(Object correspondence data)
*** Block opens ***

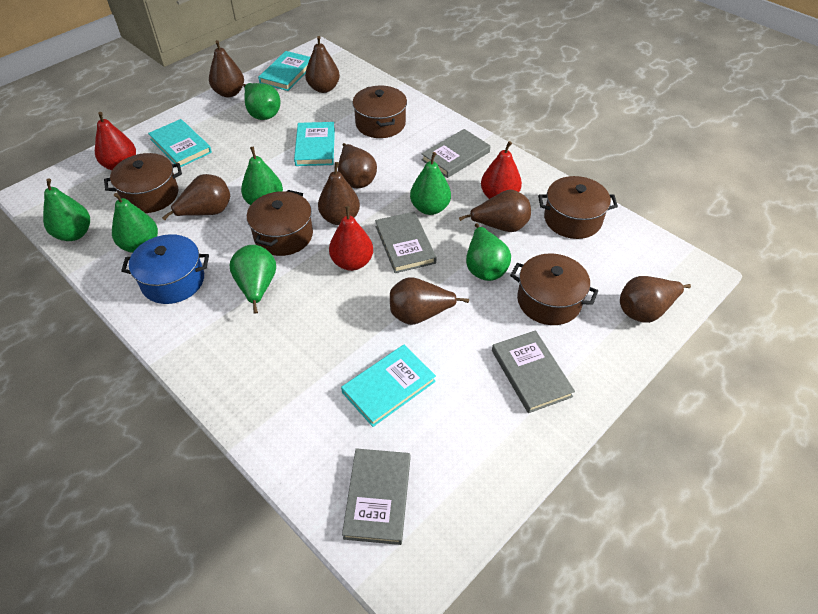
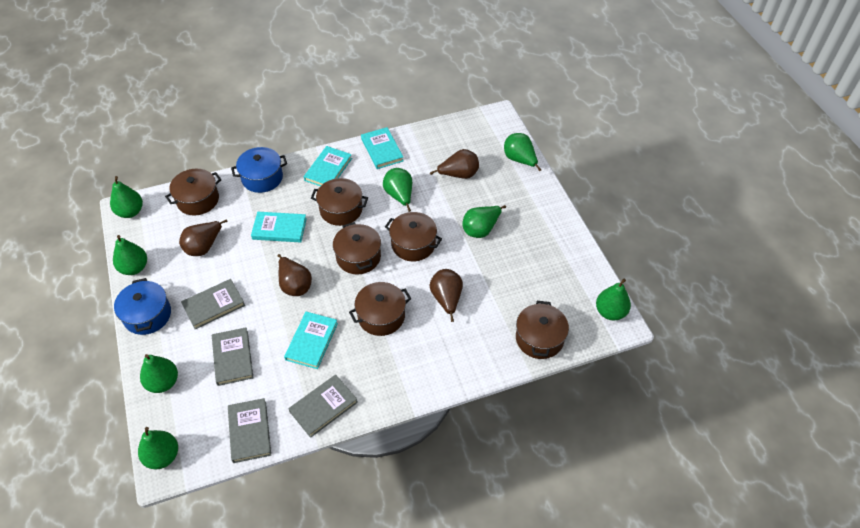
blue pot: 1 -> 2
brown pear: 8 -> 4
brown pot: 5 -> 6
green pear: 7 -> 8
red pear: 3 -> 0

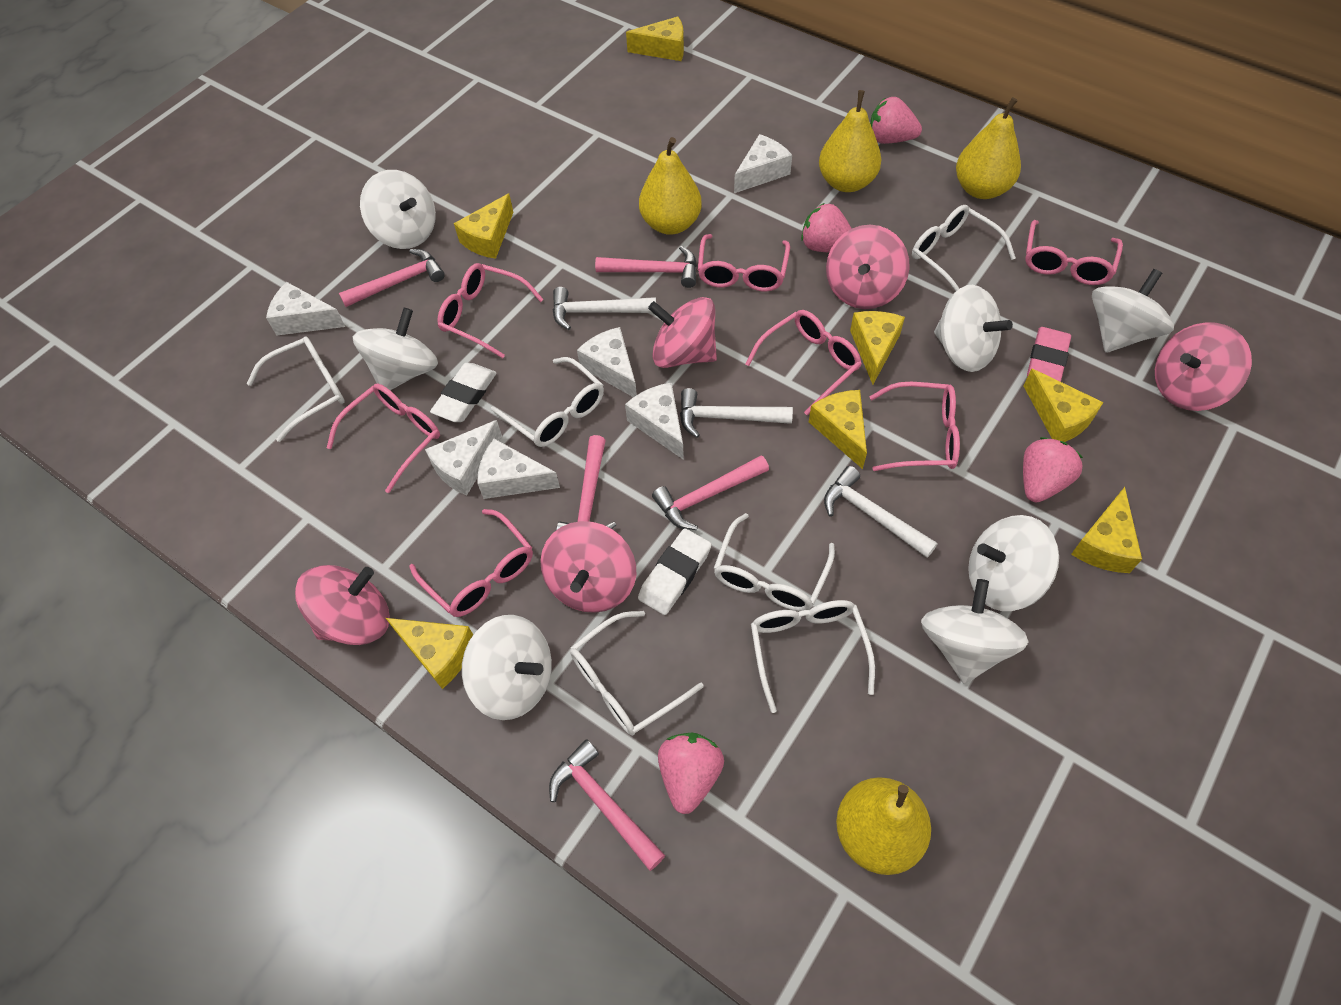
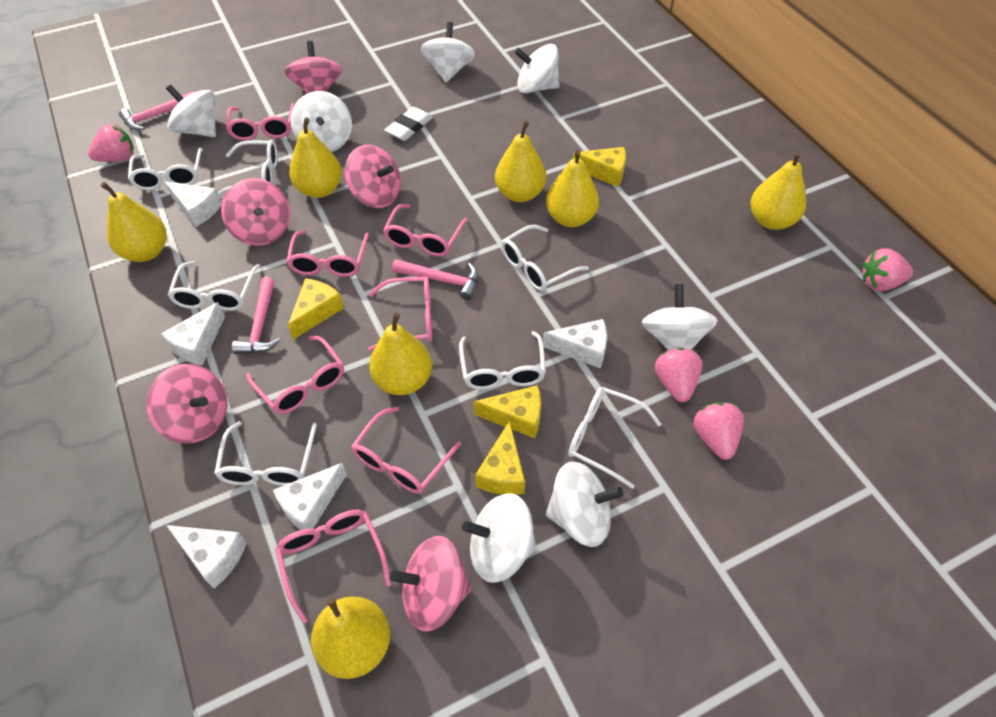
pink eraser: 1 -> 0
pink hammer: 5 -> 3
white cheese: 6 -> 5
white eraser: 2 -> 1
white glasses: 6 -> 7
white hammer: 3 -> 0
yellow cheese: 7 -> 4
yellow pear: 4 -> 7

*** Block closes ***

Work to complete: Your response should consist solely of the lines from the line with "green pear: 7 -> 8" through the last line of the entries above, printed exactly and without pictures.

Exercise response:
green pear: 7 -> 8
red pear: 3 -> 0

pink eraser: 1 -> 0
pink hammer: 5 -> 3
white cheese: 6 -> 5
white eraser: 2 -> 1
white glasses: 6 -> 7
white hammer: 3 -> 0
yellow cheese: 7 -> 4
yellow pear: 4 -> 7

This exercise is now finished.